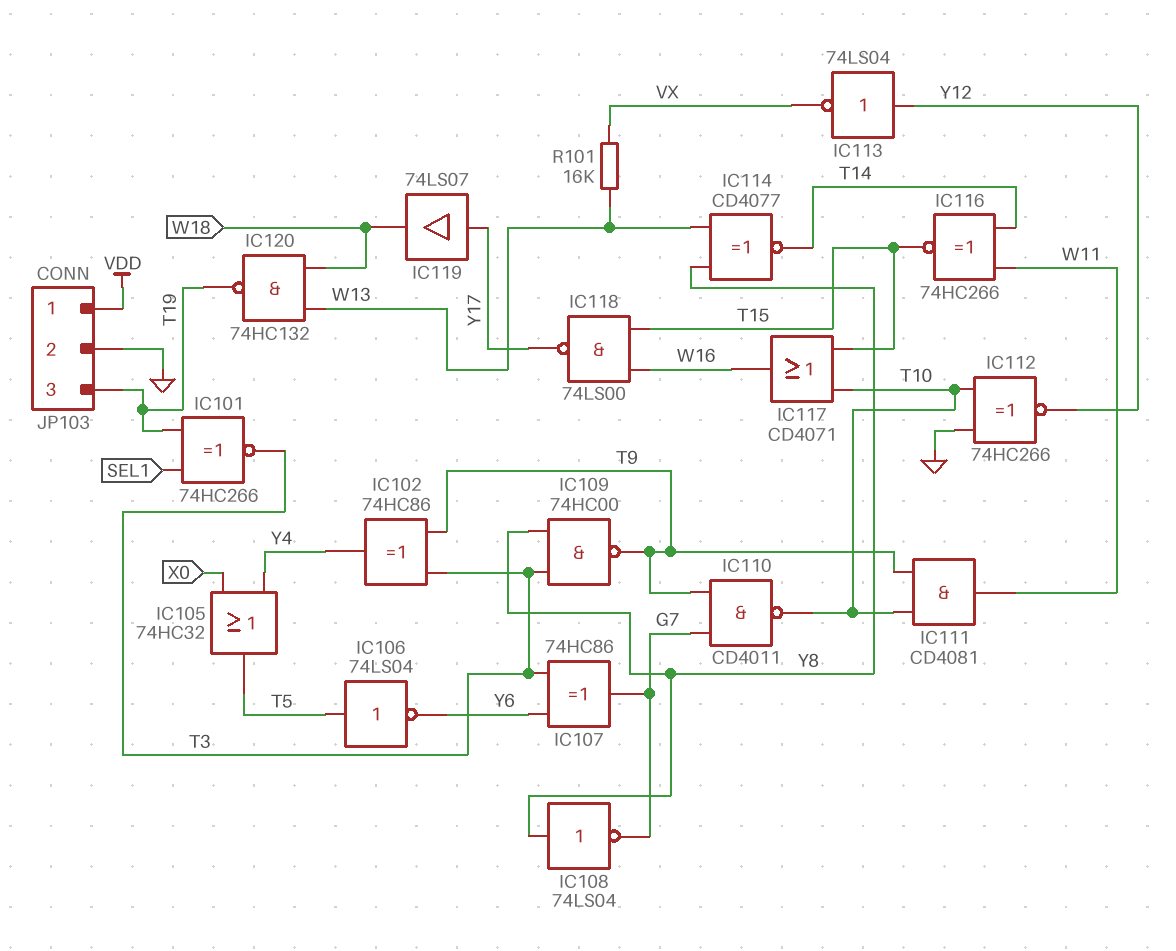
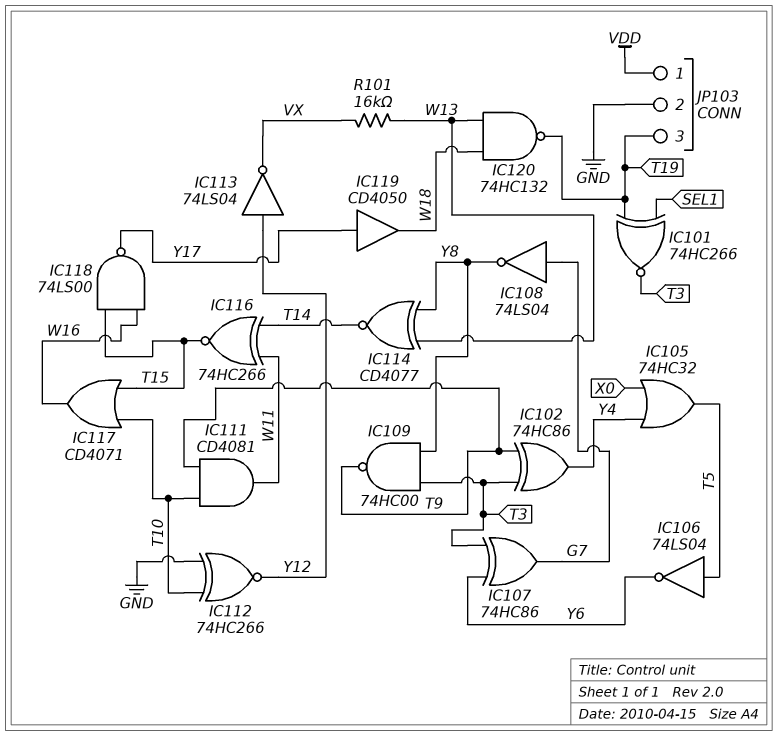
IC108: NOT 74LS04 (in Y8, out G7) -> NOT 74LS04 (in G7, out Y8)
IC110: NAND CD4011 (in G7, in T9, out T10) -> none
IC119: buffer 74LS07 (in Y17, out W18) -> buffer CD4050 (in Y17, out W18)

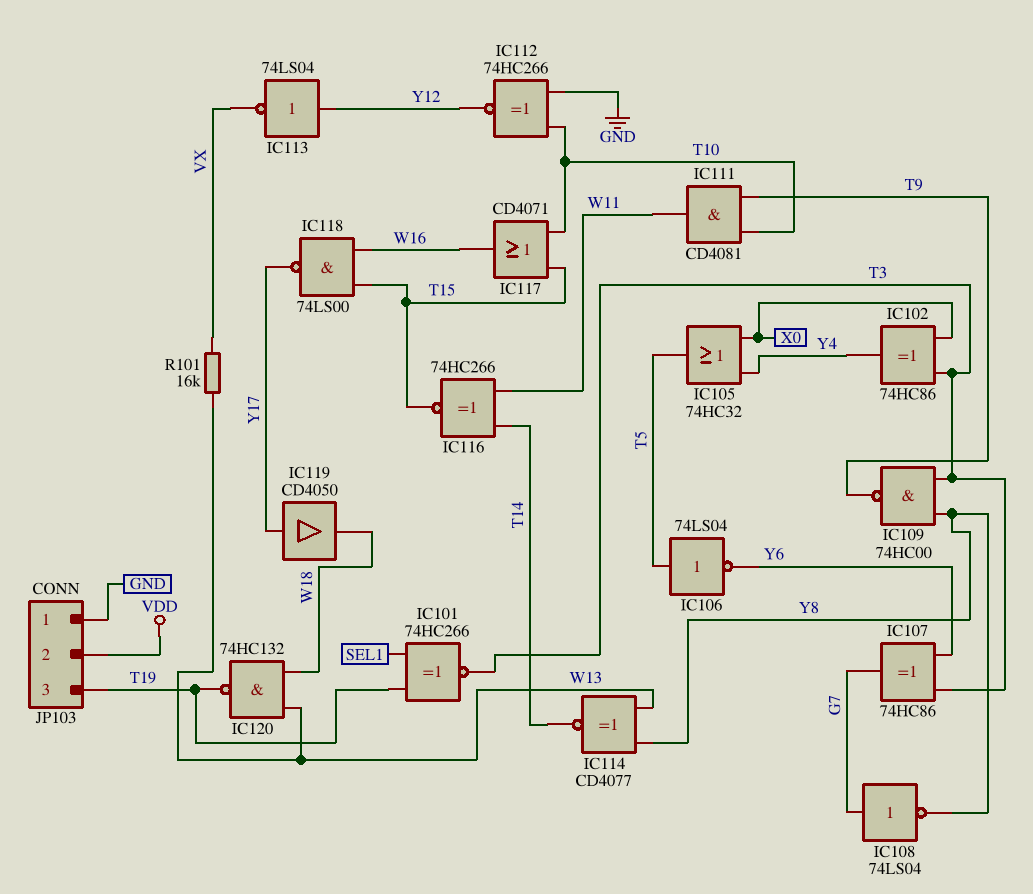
IC102: XOR 74HC86 (in T3, in T9, out Y4) -> XOR 74HC86 (in T3, in X0, out Y4)
JP103 pin 1: VDD -> GND
JP103 pin 2: GND -> VDD

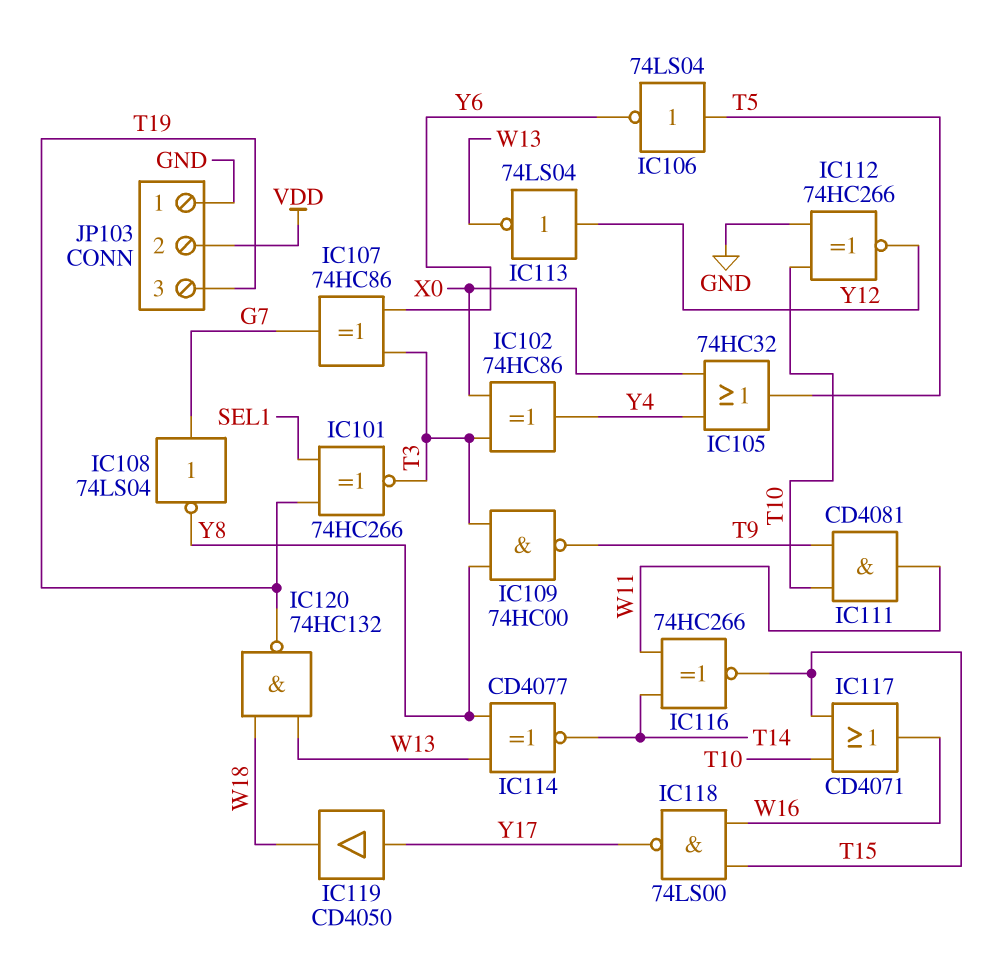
IC113: NOT 74LS04 (in Y12, out VX) -> NOT 74LS04 (in Y12, out W13)
R101: 16k (VX, W13) -> none

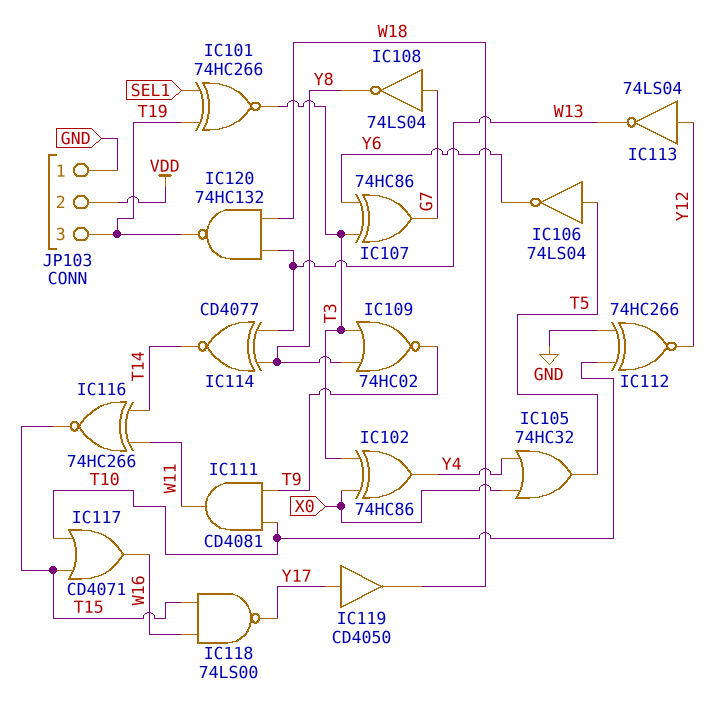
IC109: NAND 74HC00 (in T3, in Y8, out T9) -> NOR 74HC02 (in T3, in Y8, out T9)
········
| Your goal |
For the string "none", count every line of the material where it appears and state only the count.

| Output for this exercise |
2